Brief:
Leave out every line before the one containing "black brick I3:I4", and set down that line and the rest through the end of the listing exactly.
┄┄┄┄┄┄
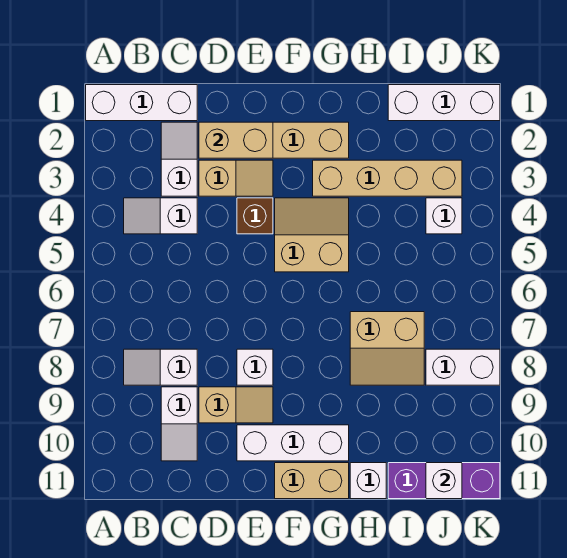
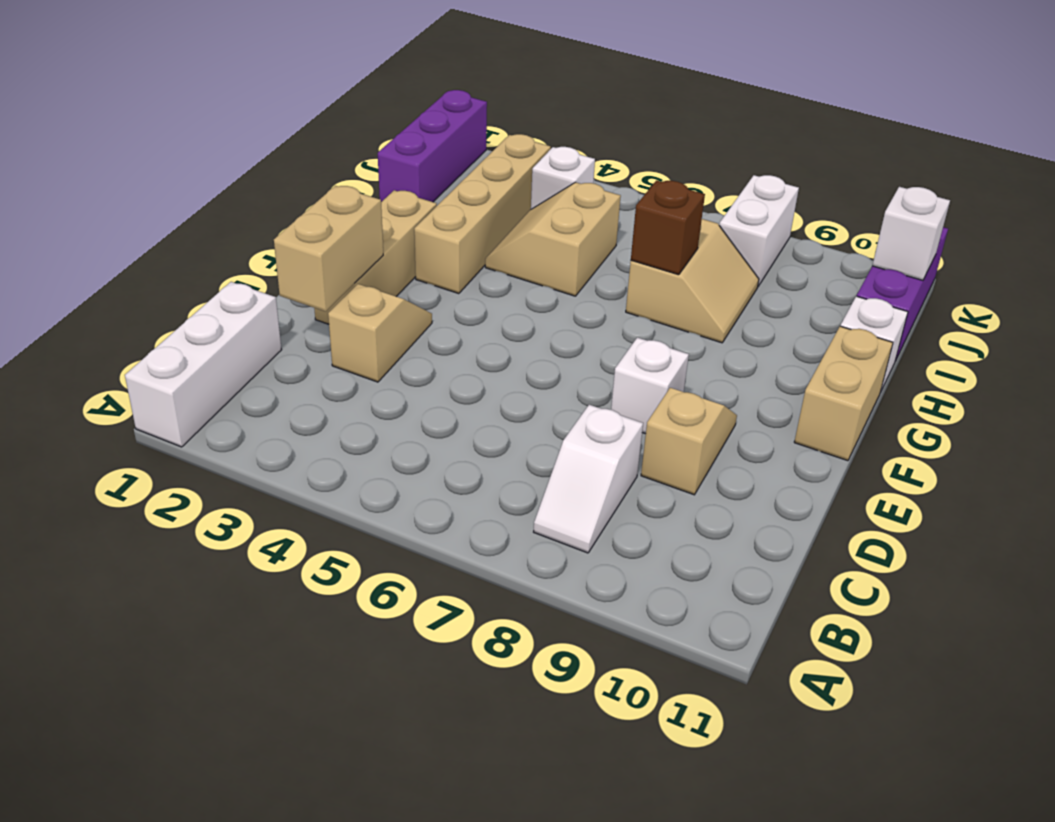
white slope B4:C4 level 1 top C -> none
white slope C2:C3 level 1 top 3 -> none
white slope C9:C10 level 1 top 9 -> none
brown brick E4 level 1 -> brown brick H7 level 2
white brick E10:G10 level 1 -> none
tan slope F4:G5 level 1 top 5 -> tan slope H4:I5 level 1 top 5
white brick I1:K1 level 1 -> purple brick I1:K1 level 1

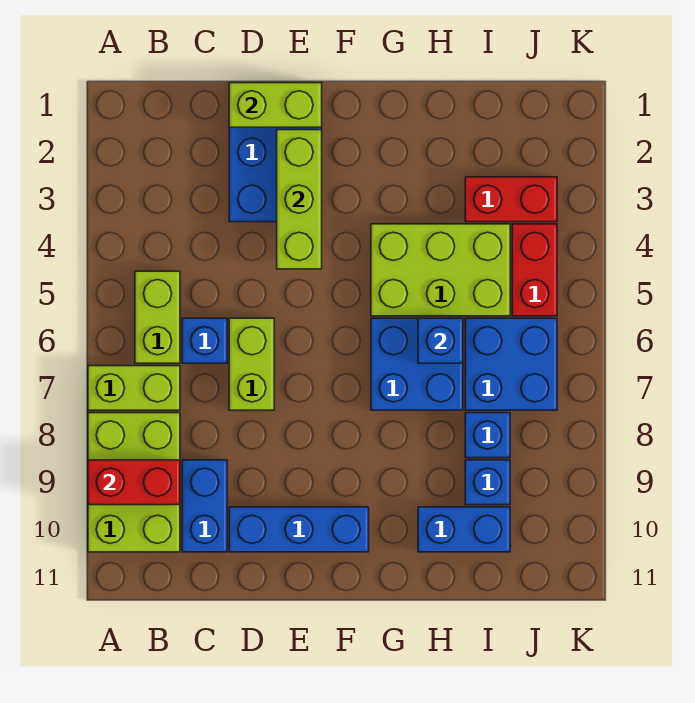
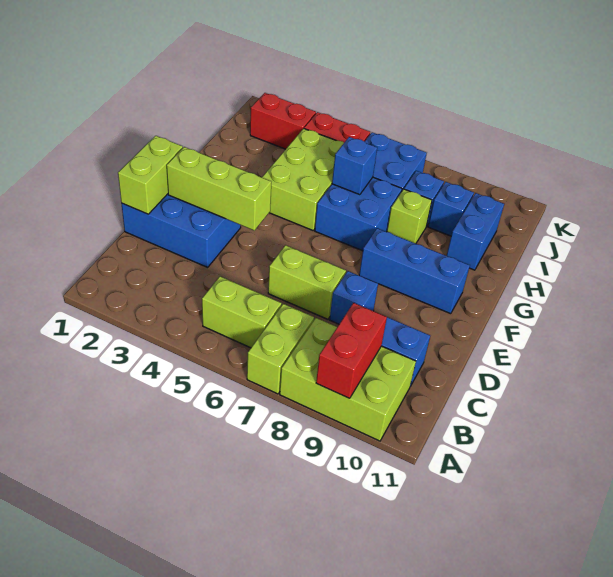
blue brick C6 level 1 -> blue brick D8 level 1
blue brick D10:F10 level 1 -> blue brick F8:F10 level 1
none -> lime brick H8 level 1
red brick I3:J3 level 1 -> red brick J2:J3 level 1

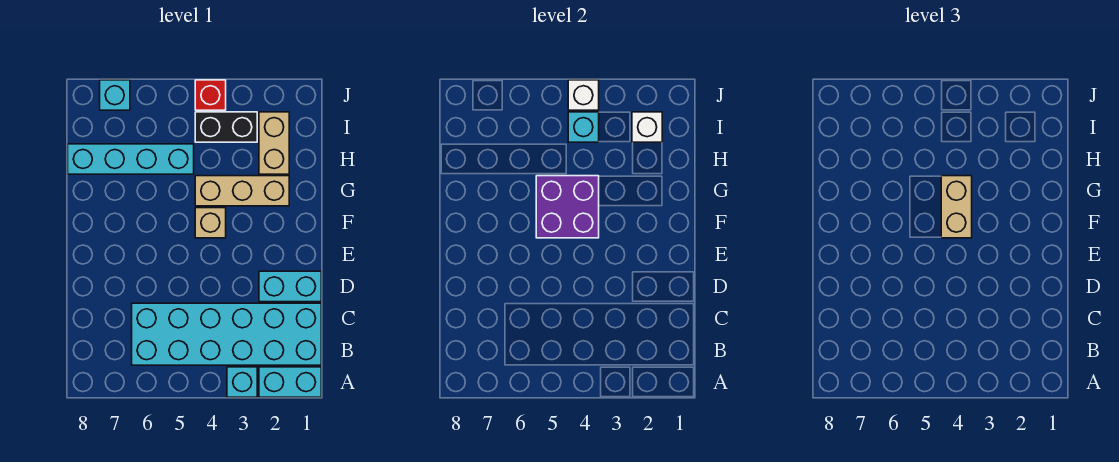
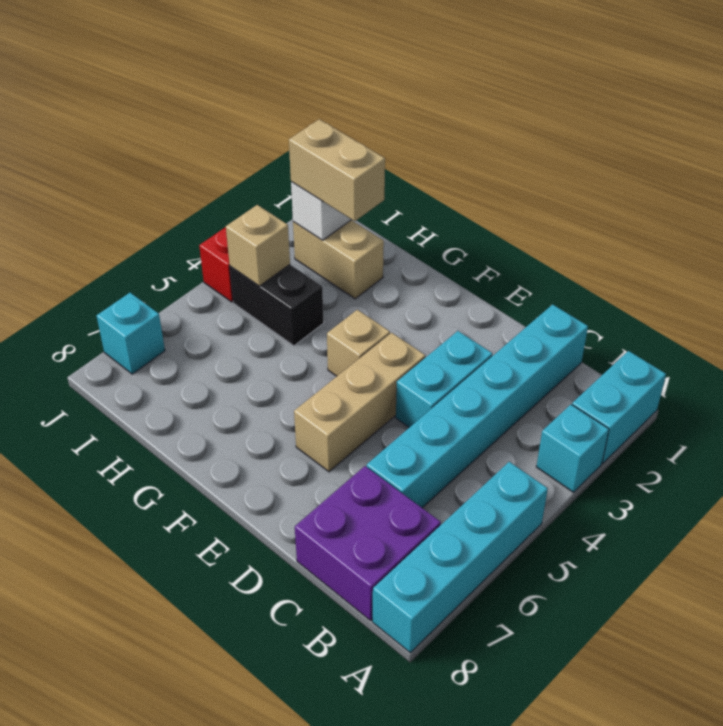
cyan brick B1:C6 level 1 -> cyan brick C1:C6 level 1
cyan brick D1:D2 level 1 -> cyan brick D3:D4 level 1
purple brick F4:G5 level 2 -> purple brick B7:C8 level 1
tan brick F4:G4 level 3 -> tan brick H2:I2 level 3
tan brick G2:G4 level 1 -> tan brick E4:E6 level 1
cyan brick H5:H8 level 1 -> cyan brick A5:A8 level 1
black brick I3:I4 level 1 -> black brick H4:I4 level 1
cyan brick I4 level 2 -> tan brick I4 level 2
white brick J4 level 2 -> none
┄┄┄┄┄┄
Your response:
black brick I3:I4 level 1 -> black brick H4:I4 level 1
cyan brick I4 level 2 -> tan brick I4 level 2
white brick J4 level 2 -> none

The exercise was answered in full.